═══ PROVIDED DATA

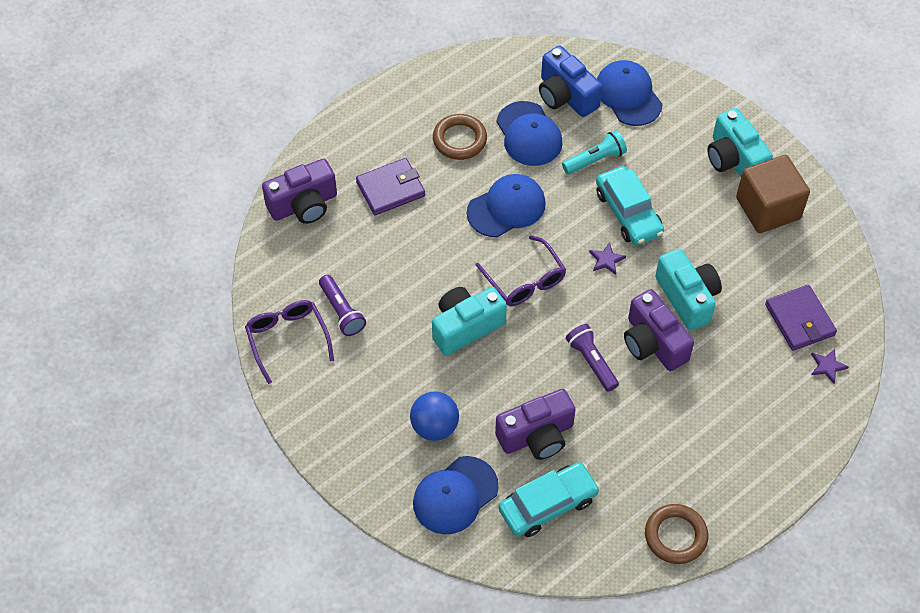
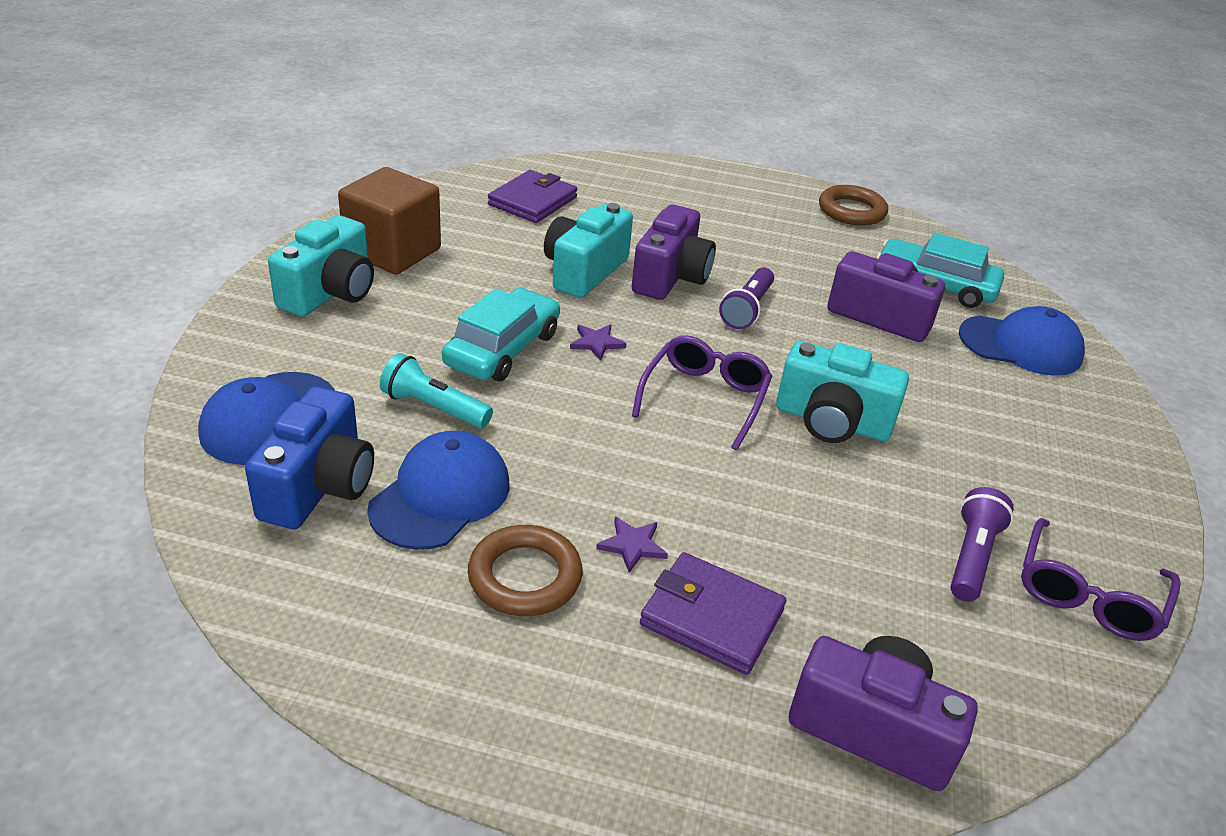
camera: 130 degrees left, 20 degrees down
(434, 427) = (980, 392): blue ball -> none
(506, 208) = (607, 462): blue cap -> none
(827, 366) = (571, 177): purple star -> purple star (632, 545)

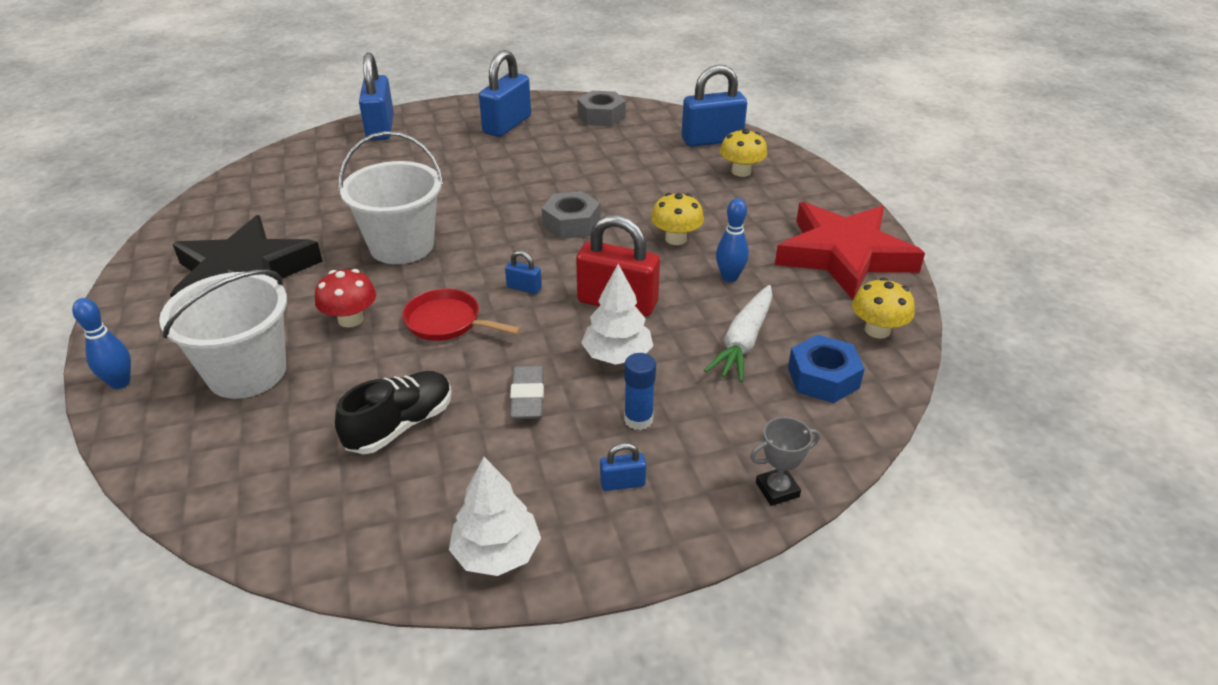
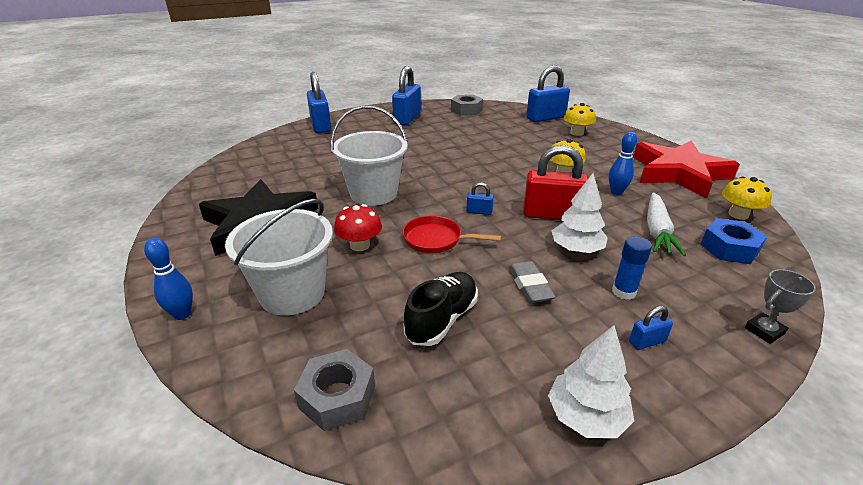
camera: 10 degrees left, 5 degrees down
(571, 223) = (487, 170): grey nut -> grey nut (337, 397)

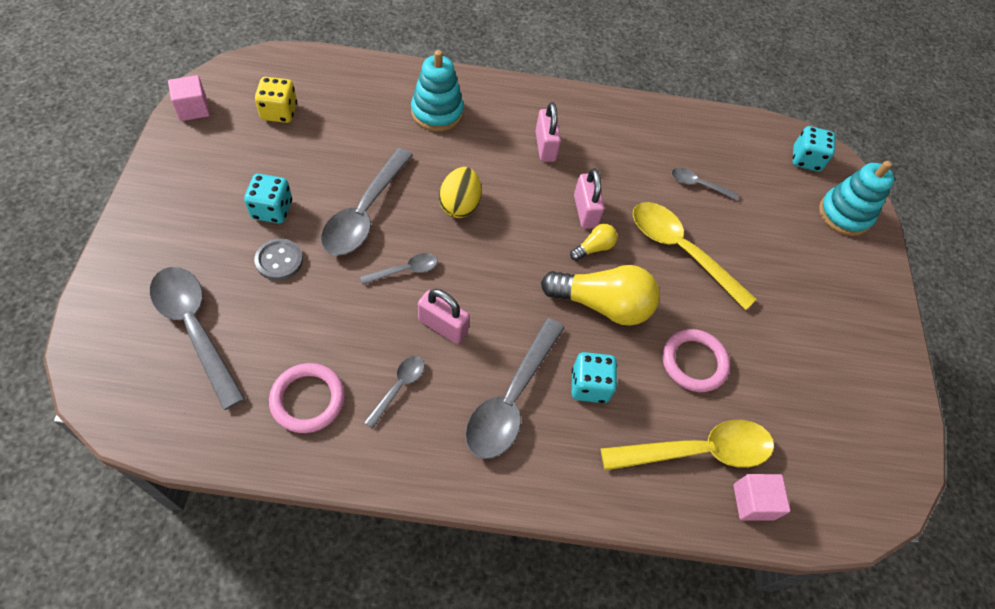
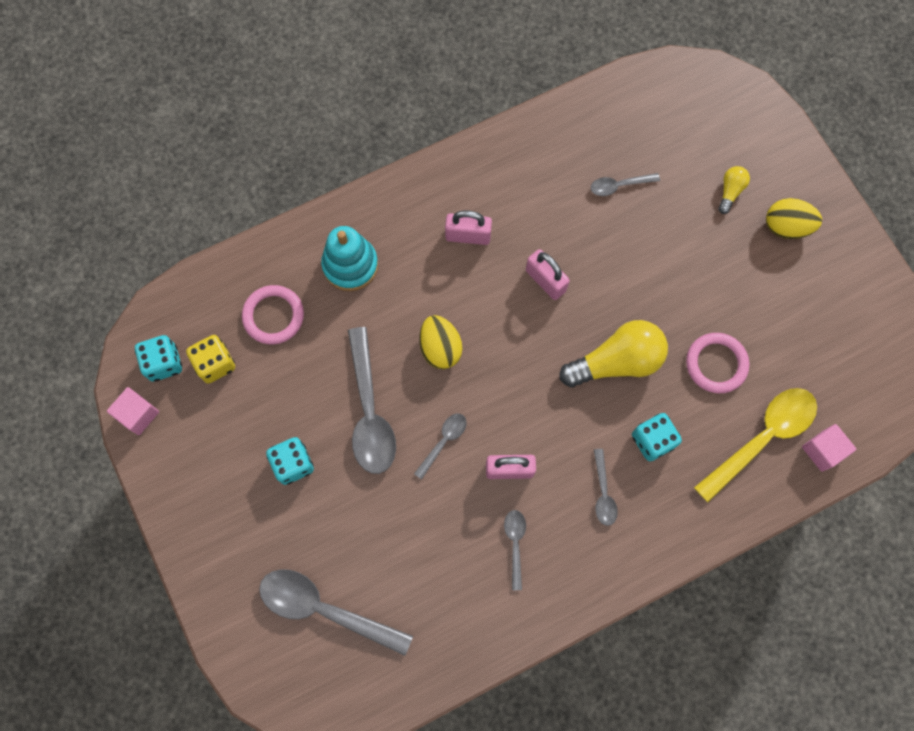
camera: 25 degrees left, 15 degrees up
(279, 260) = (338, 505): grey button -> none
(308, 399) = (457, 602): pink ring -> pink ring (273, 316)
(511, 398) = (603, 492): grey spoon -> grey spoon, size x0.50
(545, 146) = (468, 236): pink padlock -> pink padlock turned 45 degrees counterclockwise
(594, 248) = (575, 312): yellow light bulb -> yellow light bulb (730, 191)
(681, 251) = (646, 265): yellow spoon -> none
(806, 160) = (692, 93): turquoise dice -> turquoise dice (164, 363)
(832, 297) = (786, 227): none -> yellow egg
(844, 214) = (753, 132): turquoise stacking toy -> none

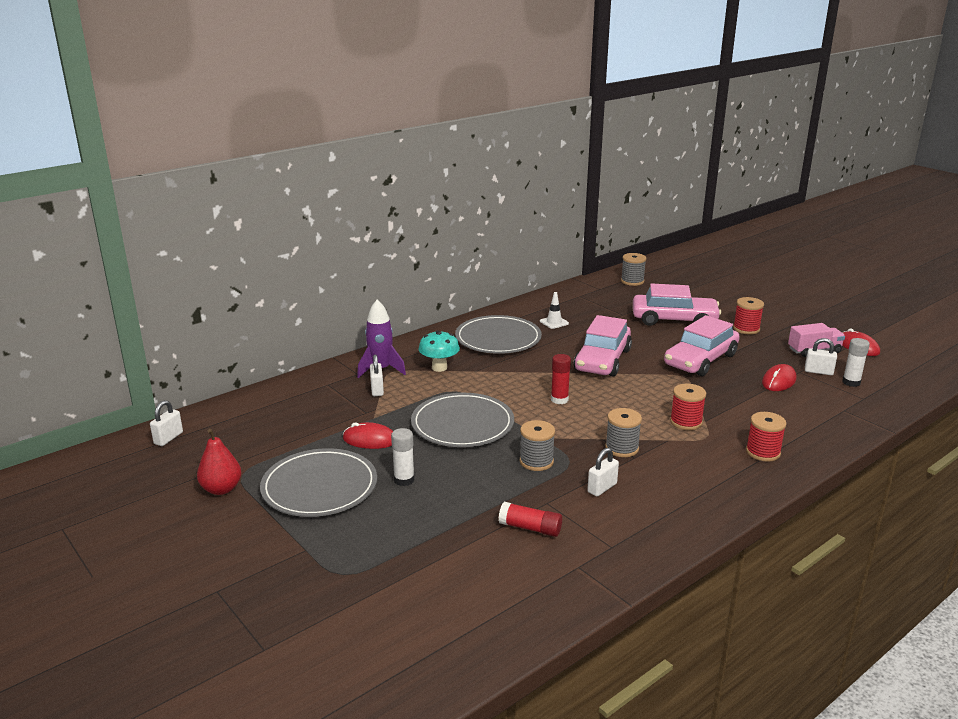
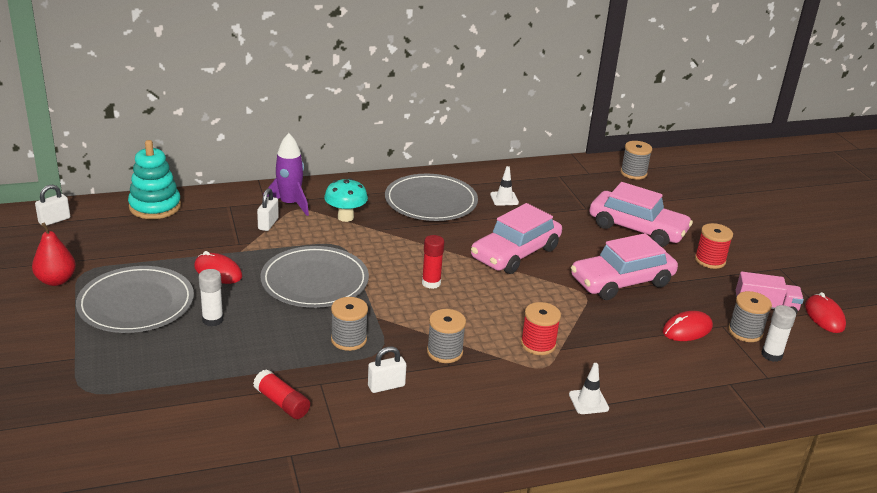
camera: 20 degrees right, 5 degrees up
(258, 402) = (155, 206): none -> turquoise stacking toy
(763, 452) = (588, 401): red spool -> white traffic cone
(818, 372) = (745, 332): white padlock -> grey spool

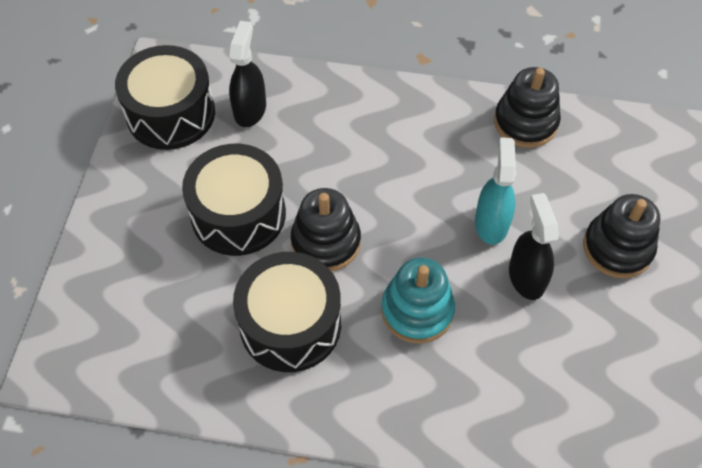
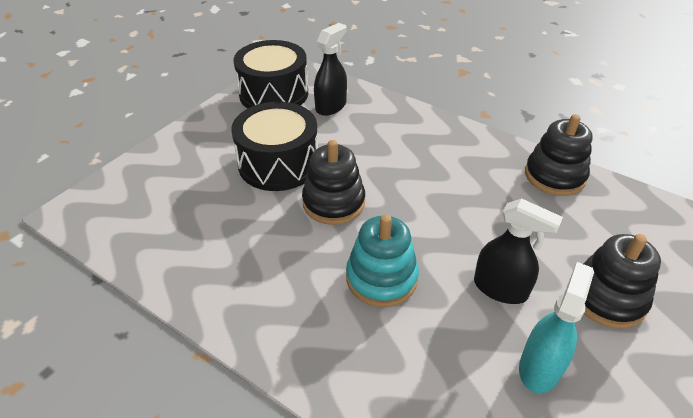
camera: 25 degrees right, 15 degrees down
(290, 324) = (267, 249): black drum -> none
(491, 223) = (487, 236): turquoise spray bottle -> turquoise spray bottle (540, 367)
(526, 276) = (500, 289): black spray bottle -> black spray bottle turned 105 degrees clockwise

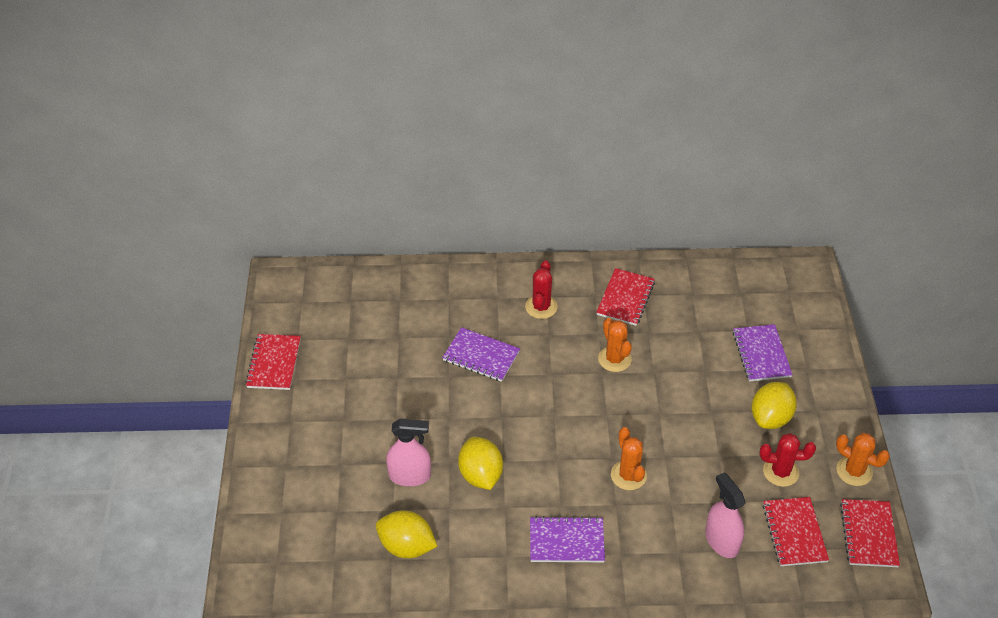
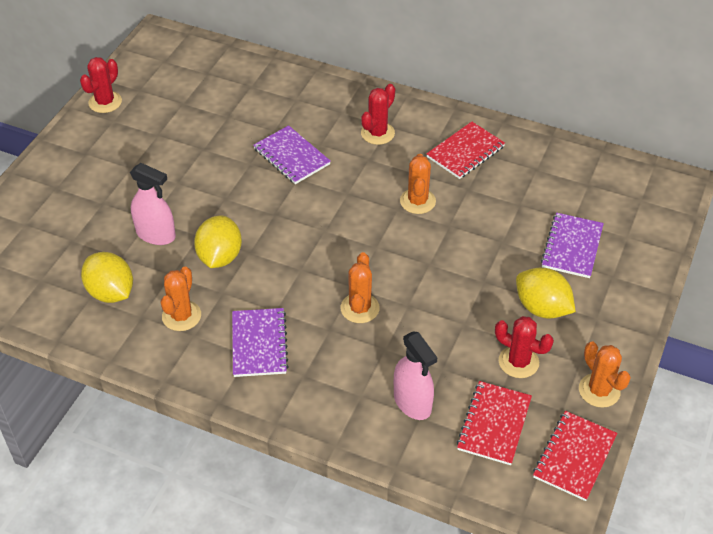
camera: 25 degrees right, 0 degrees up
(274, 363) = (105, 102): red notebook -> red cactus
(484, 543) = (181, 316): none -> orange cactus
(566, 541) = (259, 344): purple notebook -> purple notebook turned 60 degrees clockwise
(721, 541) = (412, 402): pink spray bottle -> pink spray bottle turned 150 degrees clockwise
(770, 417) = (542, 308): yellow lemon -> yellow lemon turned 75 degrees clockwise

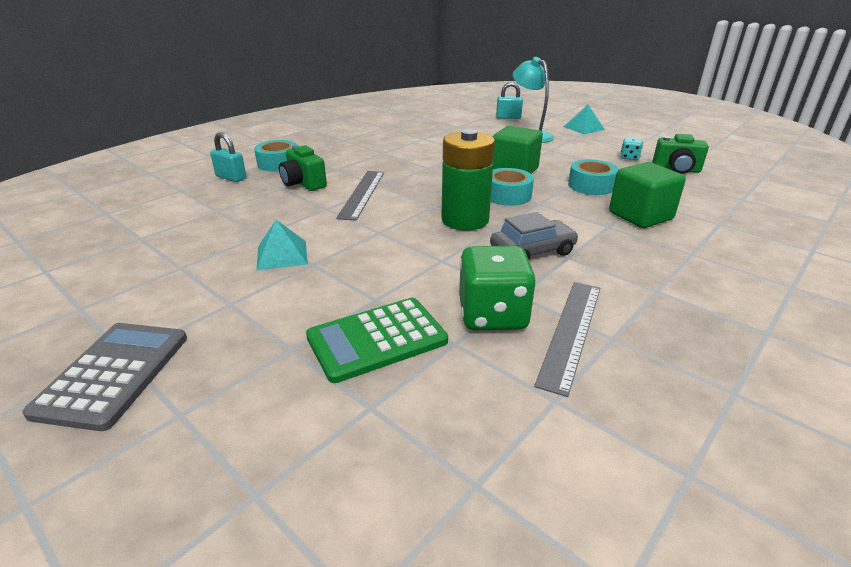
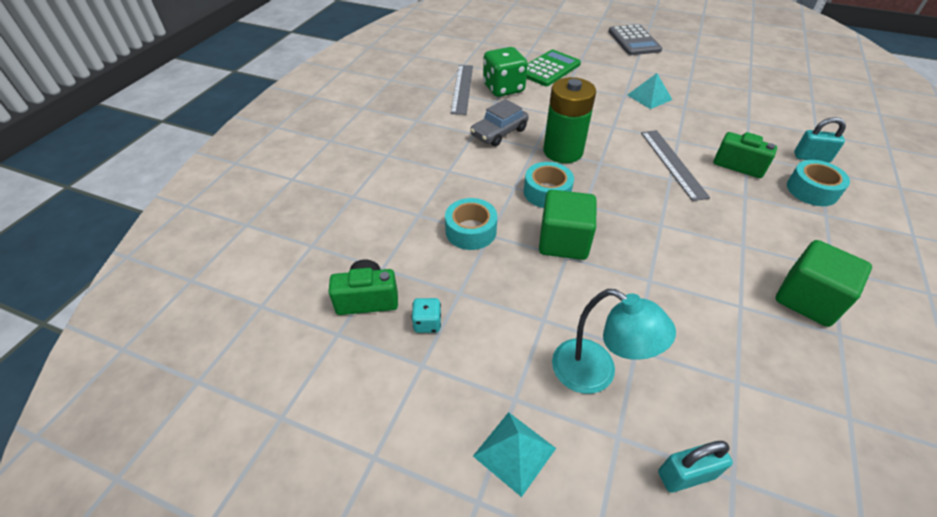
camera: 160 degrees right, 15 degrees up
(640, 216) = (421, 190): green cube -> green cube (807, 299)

══════

## EXERCISE DIRECTIONS:
Reproduce each line of the records exactly, omitting any picture.

## RESULT OF THIS TASK:
camera: 130 degrees left, 20 degrees down
(434, 427) = (980, 392): blue ball -> none
(506, 208) = (607, 462): blue cap -> none
(827, 366) = (571, 177): purple star -> purple star (632, 545)

camera: 10 degrees left, 5 degrees down
(571, 223) = (487, 170): grey nut -> grey nut (337, 397)

camera: 25 degrees left, 15 degrees up
(279, 260) = (338, 505): grey button -> none
(308, 399) = (457, 602): pink ring -> pink ring (273, 316)
(511, 398) = (603, 492): grey spoon -> grey spoon, size x0.50
(545, 146) = (468, 236): pink padlock -> pink padlock turned 45 degrees counterclockwise
(594, 248) = (575, 312): yellow light bulb -> yellow light bulb (730, 191)
(681, 251) = (646, 265): yellow spoon -> none
(806, 160) = (692, 93): turquoise dice -> turquoise dice (164, 363)
(832, 297) = (786, 227): none -> yellow egg
(844, 214) = (753, 132): turquoise stacking toy -> none

camera: 20 degrees right, 5 degrees up
(258, 402) = (155, 206): none -> turquoise stacking toy
(763, 452) = (588, 401): red spool -> white traffic cone
(818, 372) = (745, 332): white padlock -> grey spool

camera: 25 degrees right, 15 degrees down
(290, 324) = (267, 249): black drum -> none
(491, 223) = (487, 236): turquoise spray bottle -> turquoise spray bottle (540, 367)
(526, 276) = (500, 289): black spray bottle -> black spray bottle turned 105 degrees clockwise

camera: 25 degrees right, 0 degrees up
(274, 363) = (105, 102): red notebook -> red cactus
(484, 543) = (181, 316): none -> orange cactus
(566, 541) = (259, 344): purple notebook -> purple notebook turned 60 degrees clockwise
(721, 541) = (412, 402): pink spray bottle -> pink spray bottle turned 150 degrees clockwise
(770, 417) = (542, 308): yellow lemon -> yellow lemon turned 75 degrees clockwise

camera: 160 degrees right, 15 degrees up
(640, 216) = (421, 190): green cube -> green cube (807, 299)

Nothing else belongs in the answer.